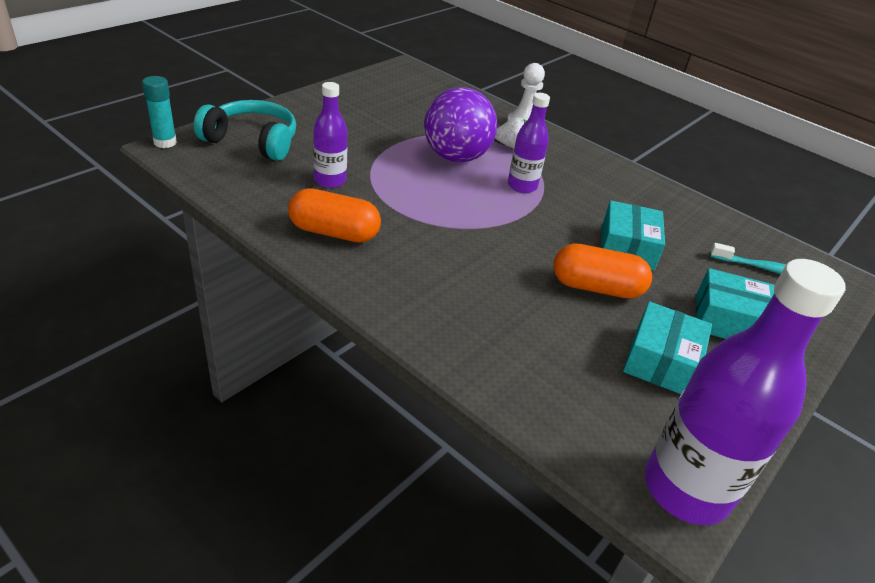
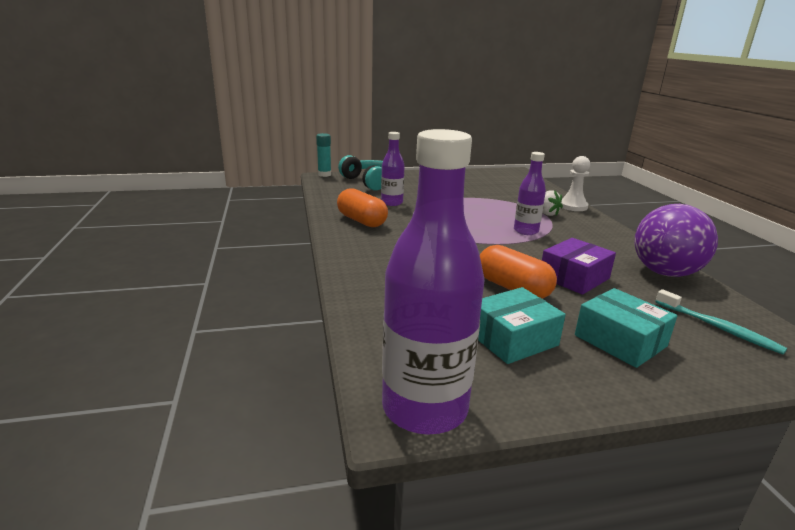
camera: 40 degrees right, 15 degrees down
purple ball [424,87,497,162] -> purple ball moved to [634,204,718,277]
turquoise box [601,200,665,271] -> purple box [542,238,616,295]

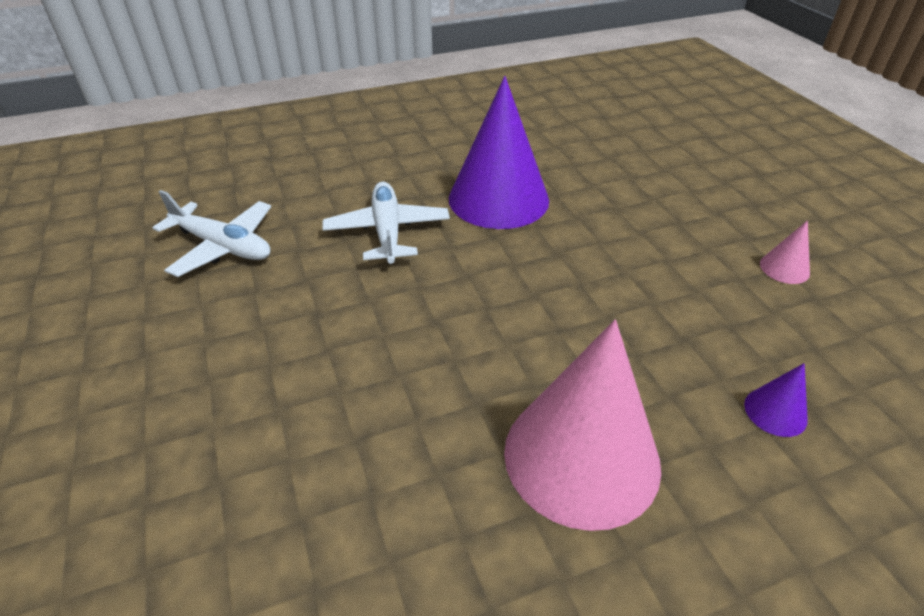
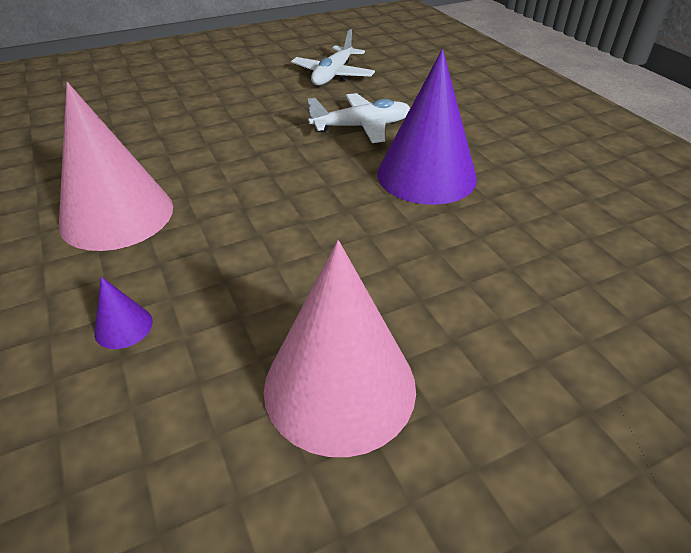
camera: 85 degrees right, 0 degrees up
pink cone [760,220,810,284] -> pink cone [264,240,416,457], size x2.45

▶ What to work on
Exclude all images and return the listing word for word.

▶ Answer box
camera: 40 degrees right, 15 degrees down
purple ball [424,87,497,162] -> purple ball moved to [634,204,718,277]
turquoise box [601,200,665,271] -> purple box [542,238,616,295]

camera: 85 degrees right, 0 degrees up
pink cone [760,220,810,284] -> pink cone [264,240,416,457], size x2.45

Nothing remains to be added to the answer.